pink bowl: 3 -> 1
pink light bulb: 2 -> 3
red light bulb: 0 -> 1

* * *

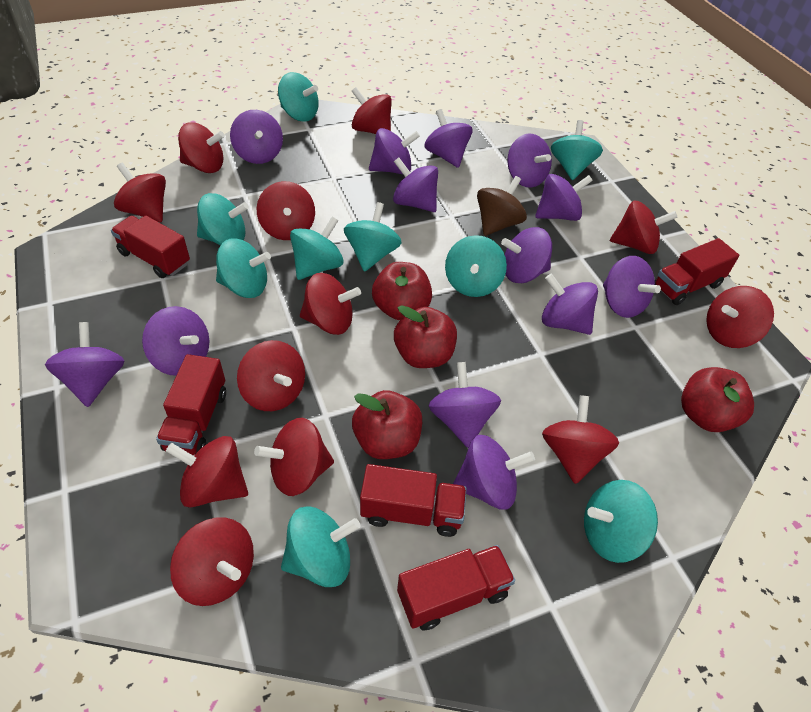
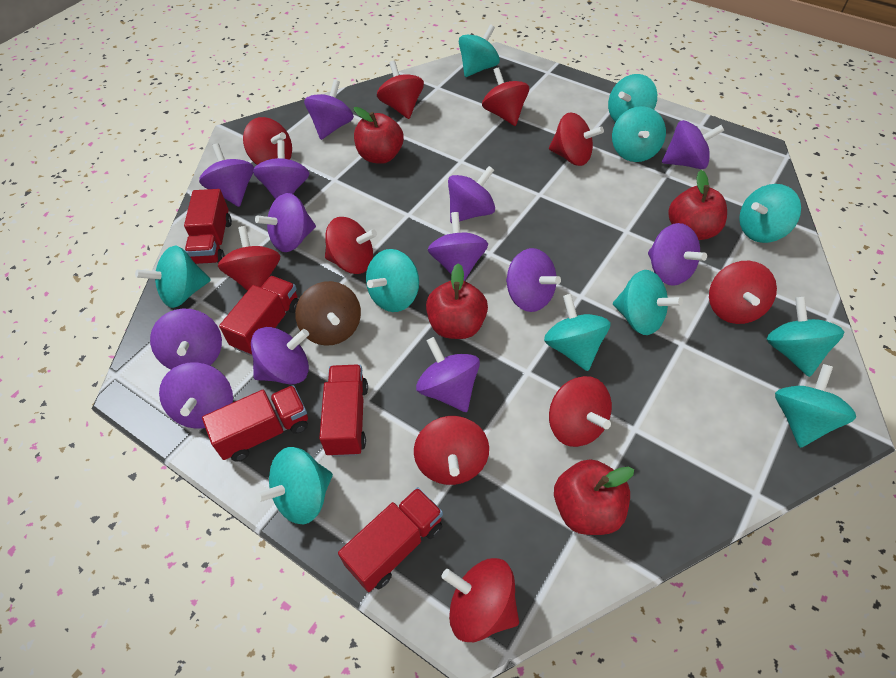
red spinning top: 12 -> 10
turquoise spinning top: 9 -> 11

---

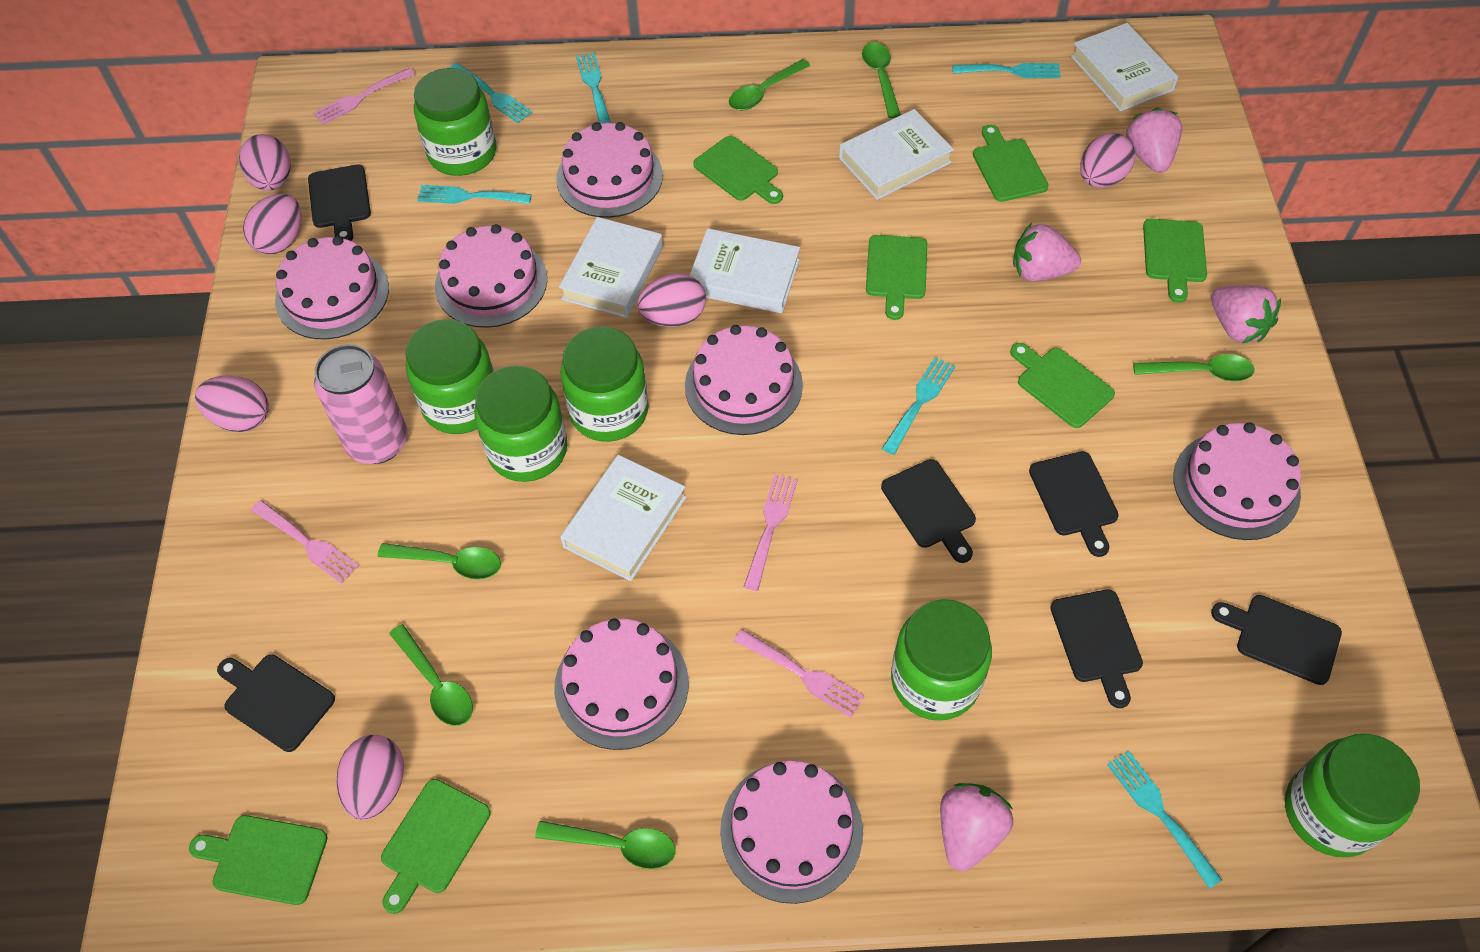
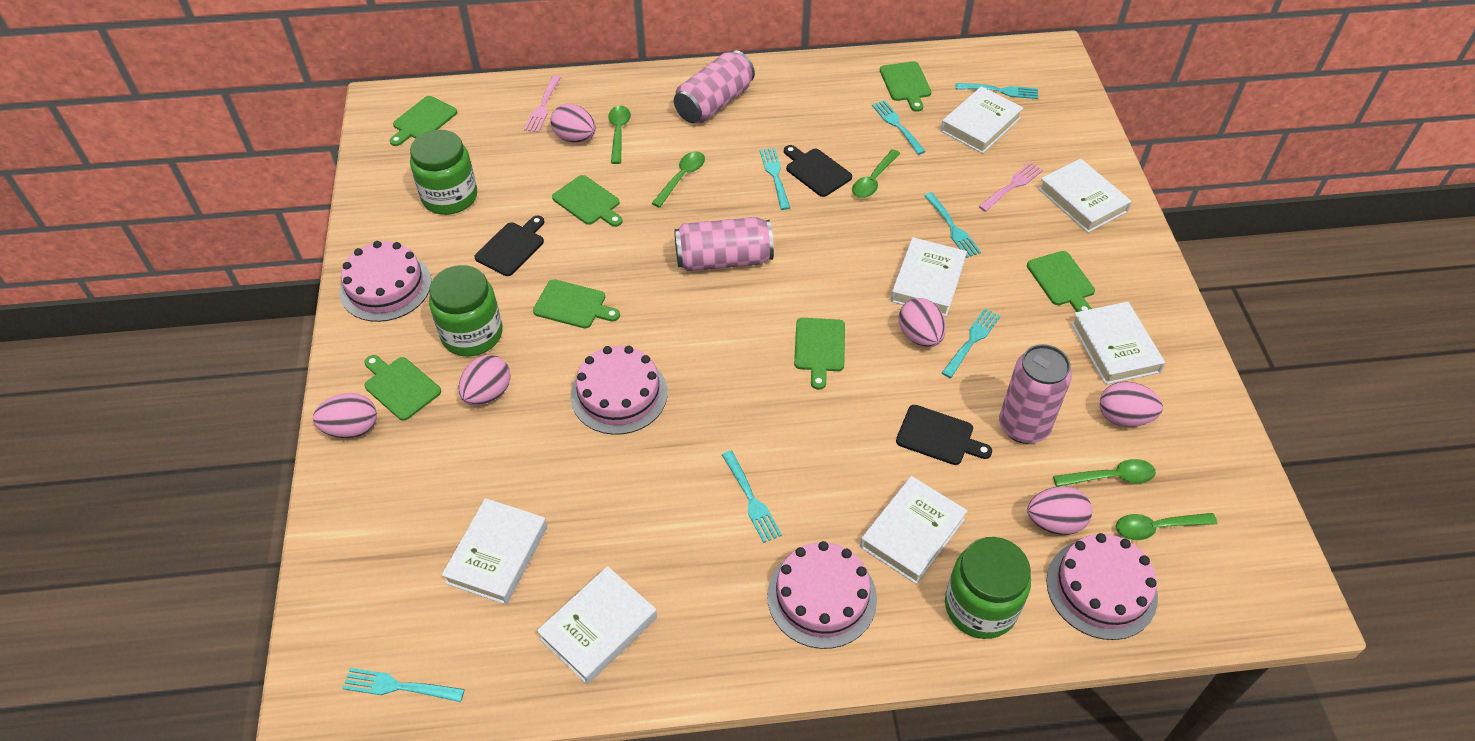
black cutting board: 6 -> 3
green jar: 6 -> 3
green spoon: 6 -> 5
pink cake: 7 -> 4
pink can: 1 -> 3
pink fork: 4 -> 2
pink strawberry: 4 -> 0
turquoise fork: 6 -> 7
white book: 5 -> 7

### EXERCISE DIRECTIONS:
Word for word, restate the lines above from the line containing "pink can: 1 -> 3" through the line containing "white book: 5 -> 7", with both included and nothing else.

### OUTPUT FOR THIS EXERCISE:
pink can: 1 -> 3
pink fork: 4 -> 2
pink strawberry: 4 -> 0
turquoise fork: 6 -> 7
white book: 5 -> 7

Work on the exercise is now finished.